* [BRIEF] If a line in the data below includes the string "VEXT", please return a copy of it.
[[ SOURCE MATERIAL, beginning ]]
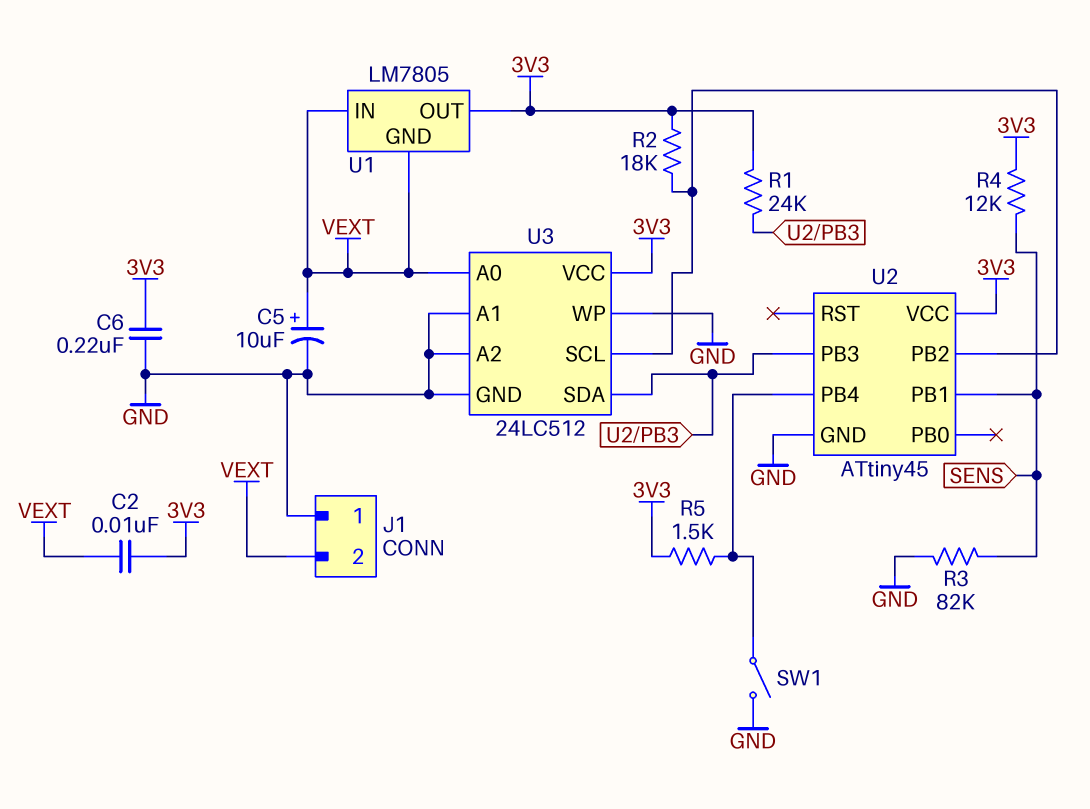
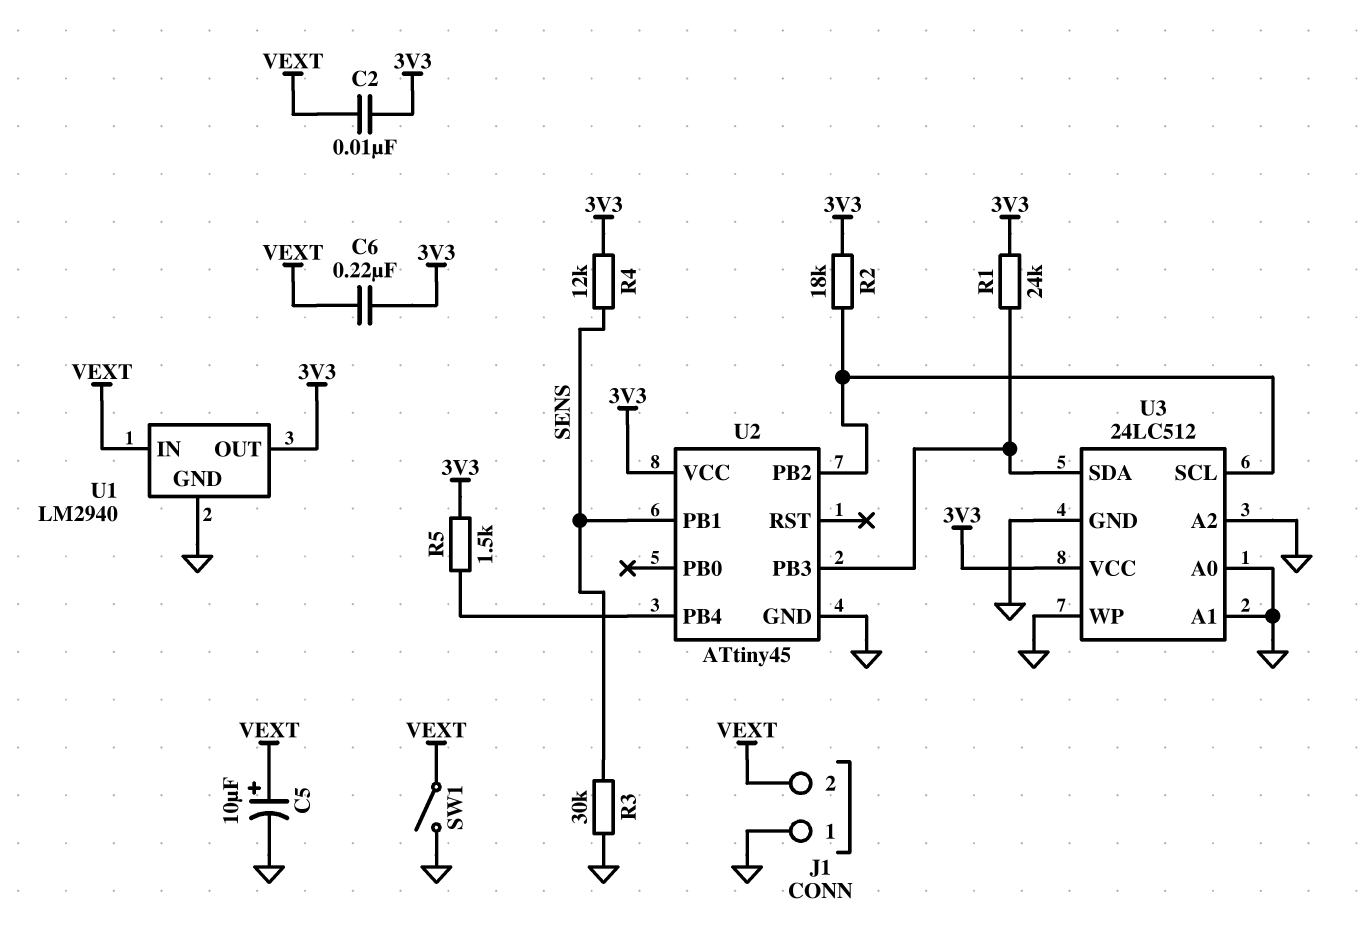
C6: 220nF (3V3, GND) -> 220nF (3V3, VEXT)
R3: 82k (GND, SENS) -> 30k (GND, SENS)
SW1: switch (GND, U2/PB4) -> switch (GND, VEXT)
U1: LM7805 -> LM2940
U1 pin GND: VEXT -> GND
U3 pin A0: VEXT -> GND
[[ SOURCE MATERIAL, end ]]
* [TASK RESULT]
C6: 220nF (3V3, GND) -> 220nF (3V3, VEXT)
SW1: switch (GND, U2/PB4) -> switch (GND, VEXT)
U1 pin GND: VEXT -> GND
U3 pin A0: VEXT -> GND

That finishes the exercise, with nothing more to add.